··· RECORDS TO USE

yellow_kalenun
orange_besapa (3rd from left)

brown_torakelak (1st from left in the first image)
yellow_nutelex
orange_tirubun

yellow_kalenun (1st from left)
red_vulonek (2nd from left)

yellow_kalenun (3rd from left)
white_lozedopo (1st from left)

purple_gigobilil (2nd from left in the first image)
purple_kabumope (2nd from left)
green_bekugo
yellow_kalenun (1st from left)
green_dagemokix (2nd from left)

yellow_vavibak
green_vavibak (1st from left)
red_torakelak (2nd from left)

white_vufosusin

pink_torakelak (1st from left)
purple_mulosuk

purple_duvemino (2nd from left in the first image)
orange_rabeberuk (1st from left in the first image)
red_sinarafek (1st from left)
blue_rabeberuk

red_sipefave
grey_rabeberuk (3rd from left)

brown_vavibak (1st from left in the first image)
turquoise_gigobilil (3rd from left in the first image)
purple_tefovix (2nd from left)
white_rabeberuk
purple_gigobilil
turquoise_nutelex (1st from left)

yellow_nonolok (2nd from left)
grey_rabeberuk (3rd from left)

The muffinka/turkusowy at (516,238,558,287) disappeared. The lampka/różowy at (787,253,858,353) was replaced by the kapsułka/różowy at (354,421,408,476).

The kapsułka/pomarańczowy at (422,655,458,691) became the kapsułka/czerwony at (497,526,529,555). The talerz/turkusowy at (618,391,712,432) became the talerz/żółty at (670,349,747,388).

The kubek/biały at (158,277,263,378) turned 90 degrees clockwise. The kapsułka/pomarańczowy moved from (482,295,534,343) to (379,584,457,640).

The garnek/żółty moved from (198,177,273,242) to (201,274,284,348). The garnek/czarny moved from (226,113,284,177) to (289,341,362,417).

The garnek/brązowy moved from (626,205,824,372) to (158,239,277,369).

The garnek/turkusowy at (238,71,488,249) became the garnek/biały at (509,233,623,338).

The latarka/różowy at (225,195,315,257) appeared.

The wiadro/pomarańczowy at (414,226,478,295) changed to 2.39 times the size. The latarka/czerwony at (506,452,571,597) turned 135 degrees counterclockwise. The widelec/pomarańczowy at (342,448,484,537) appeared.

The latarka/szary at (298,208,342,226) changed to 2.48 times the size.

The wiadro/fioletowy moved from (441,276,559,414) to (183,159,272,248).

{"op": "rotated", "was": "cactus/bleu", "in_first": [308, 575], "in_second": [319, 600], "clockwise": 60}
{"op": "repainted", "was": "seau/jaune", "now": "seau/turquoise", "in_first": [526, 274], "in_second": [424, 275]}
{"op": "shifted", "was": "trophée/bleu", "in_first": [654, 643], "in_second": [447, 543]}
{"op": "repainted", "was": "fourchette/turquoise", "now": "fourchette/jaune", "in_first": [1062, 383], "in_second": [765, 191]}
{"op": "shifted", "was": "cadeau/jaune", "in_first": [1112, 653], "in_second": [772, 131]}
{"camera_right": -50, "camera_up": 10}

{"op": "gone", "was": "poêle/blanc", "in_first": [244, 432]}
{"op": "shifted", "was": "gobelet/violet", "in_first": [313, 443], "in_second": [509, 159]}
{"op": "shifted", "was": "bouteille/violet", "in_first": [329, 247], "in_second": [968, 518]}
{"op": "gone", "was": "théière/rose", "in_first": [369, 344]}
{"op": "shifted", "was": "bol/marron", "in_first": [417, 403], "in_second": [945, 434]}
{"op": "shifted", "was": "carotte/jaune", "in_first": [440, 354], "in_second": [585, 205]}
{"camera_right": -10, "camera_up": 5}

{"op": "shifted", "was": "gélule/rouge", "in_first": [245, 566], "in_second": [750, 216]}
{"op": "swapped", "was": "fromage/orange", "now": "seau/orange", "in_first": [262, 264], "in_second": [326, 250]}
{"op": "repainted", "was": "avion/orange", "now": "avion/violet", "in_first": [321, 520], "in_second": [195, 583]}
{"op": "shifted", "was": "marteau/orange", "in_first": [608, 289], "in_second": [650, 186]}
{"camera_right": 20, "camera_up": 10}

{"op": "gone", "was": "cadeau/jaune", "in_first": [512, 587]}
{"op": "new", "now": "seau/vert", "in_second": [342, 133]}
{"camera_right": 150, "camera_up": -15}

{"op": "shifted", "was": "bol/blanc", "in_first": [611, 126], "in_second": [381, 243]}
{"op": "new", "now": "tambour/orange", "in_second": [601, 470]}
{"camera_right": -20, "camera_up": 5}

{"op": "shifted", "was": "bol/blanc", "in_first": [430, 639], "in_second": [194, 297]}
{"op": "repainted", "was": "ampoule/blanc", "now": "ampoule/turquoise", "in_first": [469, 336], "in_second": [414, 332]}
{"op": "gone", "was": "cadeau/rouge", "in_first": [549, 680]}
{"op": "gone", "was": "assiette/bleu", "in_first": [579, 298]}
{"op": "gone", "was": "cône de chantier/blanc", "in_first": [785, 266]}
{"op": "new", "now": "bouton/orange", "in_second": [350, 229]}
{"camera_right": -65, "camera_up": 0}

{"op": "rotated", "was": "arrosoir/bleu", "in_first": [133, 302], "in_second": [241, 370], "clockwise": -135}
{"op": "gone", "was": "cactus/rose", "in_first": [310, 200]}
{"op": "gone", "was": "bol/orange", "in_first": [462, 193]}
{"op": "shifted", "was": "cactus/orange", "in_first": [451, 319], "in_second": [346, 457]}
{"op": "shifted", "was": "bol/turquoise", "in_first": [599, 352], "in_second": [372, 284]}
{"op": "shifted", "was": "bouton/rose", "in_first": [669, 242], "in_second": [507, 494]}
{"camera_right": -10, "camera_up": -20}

······

## [WHAT YOU SHOULD DO]
The whole block of data above should be printed again verbatim.

## [ANSWER TO THE PROBLEM]
yellow_kalenun
orange_besapa (3rd from left)

brown_torakelak (1st from left in the first image)
yellow_nutelex
orange_tirubun

yellow_kalenun (1st from left)
red_vulonek (2nd from left)

yellow_kalenun (3rd from left)
white_lozedopo (1st from left)

purple_gigobilil (2nd from left in the first image)
purple_kabumope (2nd from left)
green_bekugo
yellow_kalenun (1st from left)
green_dagemokix (2nd from left)

yellow_vavibak
green_vavibak (1st from left)
red_torakelak (2nd from left)

white_vufosusin

pink_torakelak (1st from left)
purple_mulosuk

purple_duvemino (2nd from left in the first image)
orange_rabeberuk (1st from left in the first image)
red_sinarafek (1st from left)
blue_rabeberuk

red_sipefave
grey_rabeberuk (3rd from left)

brown_vavibak (1st from left in the first image)
turquoise_gigobilil (3rd from left in the first image)
purple_tefovix (2nd from left)
white_rabeberuk
purple_gigobilil
turquoise_nutelex (1st from left)

yellow_nonolok (2nd from left)
grey_rabeberuk (3rd from left)

The muffinka/turkusowy at (516,238,558,287) disappeared. The lampka/różowy at (787,253,858,353) was replaced by the kapsułka/różowy at (354,421,408,476).

The kapsułka/pomarańczowy at (422,655,458,691) became the kapsułka/czerwony at (497,526,529,555). The talerz/turkusowy at (618,391,712,432) became the talerz/żółty at (670,349,747,388).

The kubek/biały at (158,277,263,378) turned 90 degrees clockwise. The kapsułka/pomarańczowy moved from (482,295,534,343) to (379,584,457,640).

The garnek/żółty moved from (198,177,273,242) to (201,274,284,348). The garnek/czarny moved from (226,113,284,177) to (289,341,362,417).

The garnek/brązowy moved from (626,205,824,372) to (158,239,277,369).

The garnek/turkusowy at (238,71,488,249) became the garnek/biały at (509,233,623,338).

The latarka/różowy at (225,195,315,257) appeared.

The wiadro/pomarańczowy at (414,226,478,295) changed to 2.39 times the size. The latarka/czerwony at (506,452,571,597) turned 135 degrees counterclockwise. The widelec/pomarańczowy at (342,448,484,537) appeared.

The latarka/szary at (298,208,342,226) changed to 2.48 times the size.

The wiadro/fioletowy moved from (441,276,559,414) to (183,159,272,248).

{"op": "rotated", "was": "cactus/bleu", "in_first": [308, 575], "in_second": [319, 600], "clockwise": 60}
{"op": "repainted", "was": "seau/jaune", "now": "seau/turquoise", "in_first": [526, 274], "in_second": [424, 275]}
{"op": "shifted", "was": "trophée/bleu", "in_first": [654, 643], "in_second": [447, 543]}
{"op": "repainted", "was": "fourchette/turquoise", "now": "fourchette/jaune", "in_first": [1062, 383], "in_second": [765, 191]}
{"op": "shifted", "was": "cadeau/jaune", "in_first": [1112, 653], "in_second": [772, 131]}
{"camera_right": -50, "camera_up": 10}

{"op": "gone", "was": "poêle/blanc", "in_first": [244, 432]}
{"op": "shifted", "was": "gobelet/violet", "in_first": [313, 443], "in_second": [509, 159]}
{"op": "shifted", "was": "bouteille/violet", "in_first": [329, 247], "in_second": [968, 518]}
{"op": "gone", "was": "théière/rose", "in_first": [369, 344]}
{"op": "shifted", "was": "bol/marron", "in_first": [417, 403], "in_second": [945, 434]}
{"op": "shifted", "was": "carotte/jaune", "in_first": [440, 354], "in_second": [585, 205]}
{"camera_right": -10, "camera_up": 5}

{"op": "shifted", "was": "gélule/rouge", "in_first": [245, 566], "in_second": [750, 216]}
{"op": "swapped", "was": "fromage/orange", "now": "seau/orange", "in_first": [262, 264], "in_second": [326, 250]}
{"op": "repainted", "was": "avion/orange", "now": "avion/violet", "in_first": [321, 520], "in_second": [195, 583]}
{"op": "shifted", "was": "marteau/orange", "in_first": [608, 289], "in_second": [650, 186]}
{"camera_right": 20, "camera_up": 10}

{"op": "gone", "was": "cadeau/jaune", "in_first": [512, 587]}
{"op": "new", "now": "seau/vert", "in_second": [342, 133]}
{"camera_right": 150, "camera_up": -15}

{"op": "shifted", "was": "bol/blanc", "in_first": [611, 126], "in_second": [381, 243]}
{"op": "new", "now": "tambour/orange", "in_second": [601, 470]}
{"camera_right": -20, "camera_up": 5}

{"op": "shifted", "was": "bol/blanc", "in_first": [430, 639], "in_second": [194, 297]}
{"op": "repainted", "was": "ampoule/blanc", "now": "ampoule/turquoise", "in_first": [469, 336], "in_second": [414, 332]}
{"op": "gone", "was": "cadeau/rouge", "in_first": [549, 680]}
{"op": "gone", "was": "assiette/bleu", "in_first": [579, 298]}
{"op": "gone", "was": "cône de chantier/blanc", "in_first": [785, 266]}
{"op": "new", "now": "bouton/orange", "in_second": [350, 229]}
{"camera_right": -65, "camera_up": 0}

{"op": "rotated", "was": "arrosoir/bleu", "in_first": [133, 302], "in_second": [241, 370], "clockwise": -135}
{"op": "gone", "was": "cactus/rose", "in_first": [310, 200]}
{"op": "gone", "was": "bol/orange", "in_first": [462, 193]}
{"op": "shifted", "was": "cactus/orange", "in_first": [451, 319], "in_second": [346, 457]}
{"op": "shifted", "was": "bol/turquoise", "in_first": [599, 352], "in_second": [372, 284]}
{"op": "shifted", "was": "bouton/rose", "in_first": [669, 242], "in_second": [507, 494]}
{"camera_right": -10, "camera_up": -20}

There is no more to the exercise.